= GOAL OF THE EXERCISE =
Restate word for word the lines from the one bearing "R13: 2.2k (SIG19, VCC) -> 2.2k (IC1/OUT, VCC)" through the end of the entries below, and leave every picture out.

*** DATA FOR PROCESSING ***

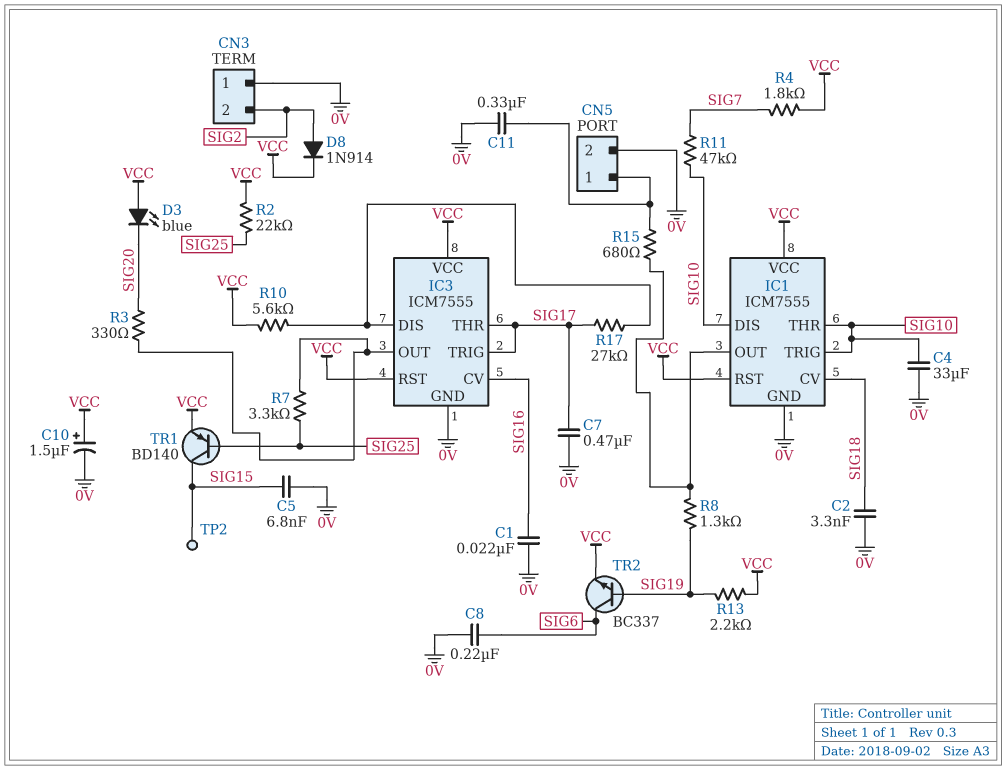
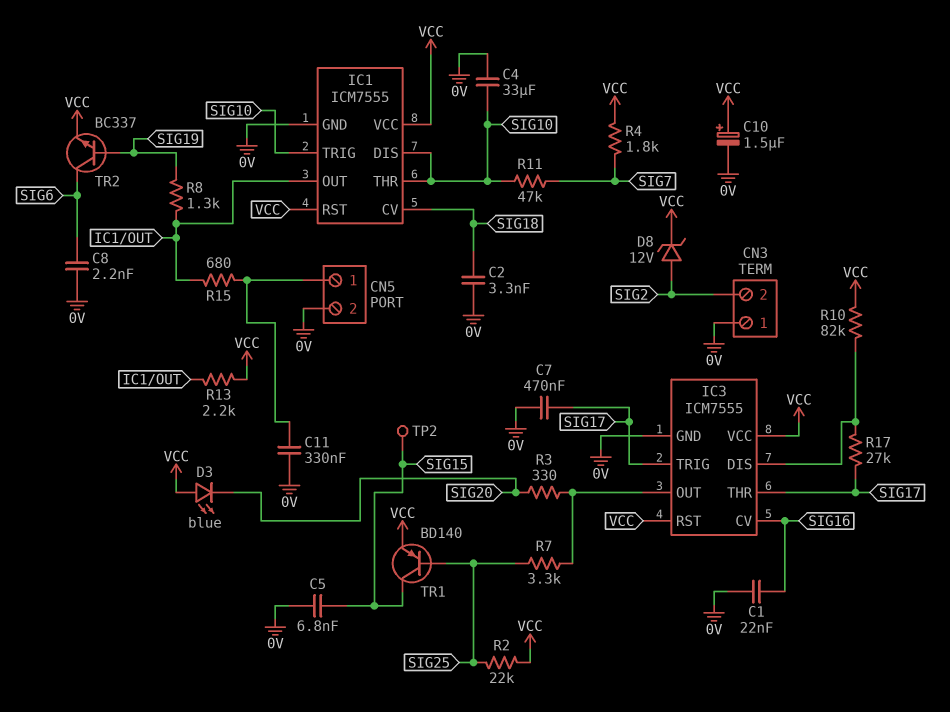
C8: 220nF (0V, SIG6) -> 2.2nF (0V, SIG6)
D8: diode 1N914 (A SIG2, K VCC) -> zener 12V (A SIG2, K VCC)
R10: 5.6k (IC3/DIS, VCC) -> 82k (IC3/DIS, VCC)
R13: 2.2k (SIG19, VCC) -> 2.2k (IC1/OUT, VCC)

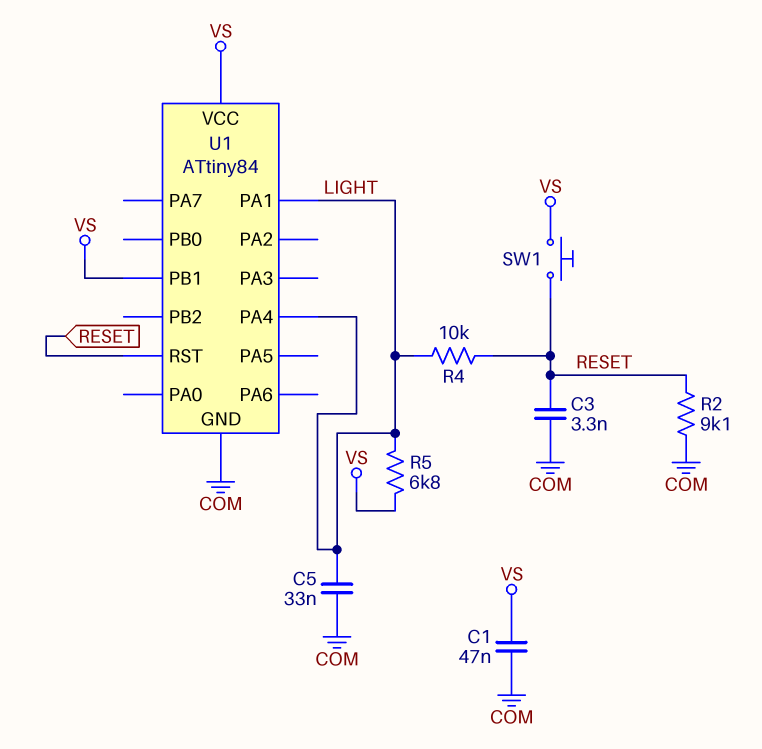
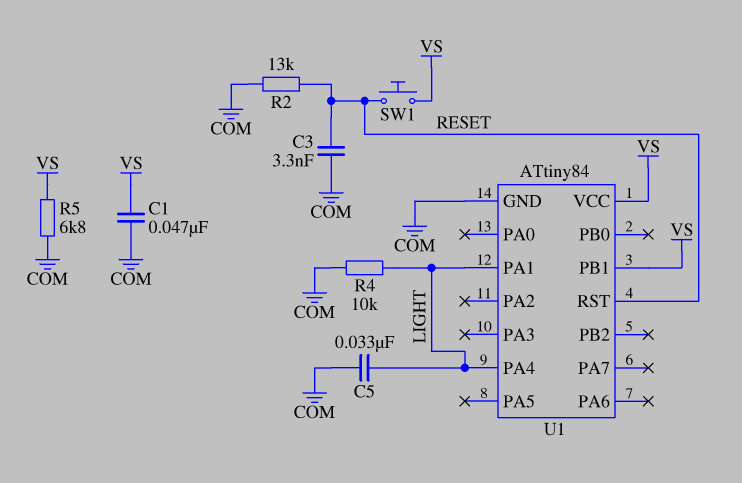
R2: 9.1k (COM, RESET) -> 13k (COM, RESET)
R4: 10k (LIGHT, RESET) -> 10k (COM, LIGHT)
R5: 6.8k (LIGHT, VS) -> 6.8k (COM, VS)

*** End of DATA FOR PROCESSING ***

= ANSWER SECTION =
R13: 2.2k (SIG19, VCC) -> 2.2k (IC1/OUT, VCC)

R2: 9.1k (COM, RESET) -> 13k (COM, RESET)
R4: 10k (LIGHT, RESET) -> 10k (COM, LIGHT)
R5: 6.8k (LIGHT, VS) -> 6.8k (COM, VS)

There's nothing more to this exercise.